Start of Block

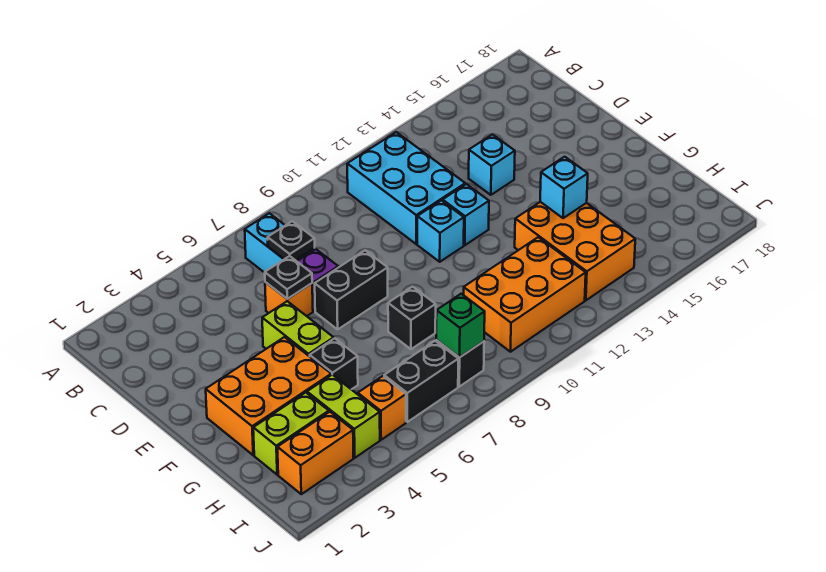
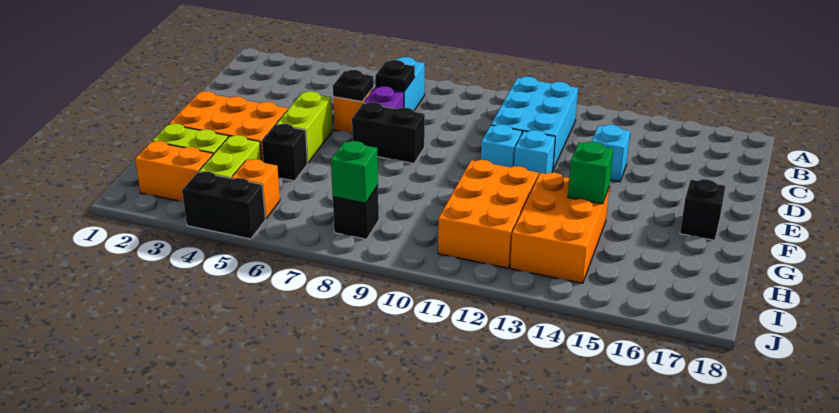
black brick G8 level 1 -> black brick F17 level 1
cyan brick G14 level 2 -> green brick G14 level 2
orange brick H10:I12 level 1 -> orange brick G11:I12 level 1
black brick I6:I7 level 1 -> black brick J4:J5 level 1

End of Block

| What this task involves |
Your answer must consist of every line from the listing that holds the string "black".

| Result of this exercise |
black brick G8 level 1 -> black brick F17 level 1
black brick I6:I7 level 1 -> black brick J4:J5 level 1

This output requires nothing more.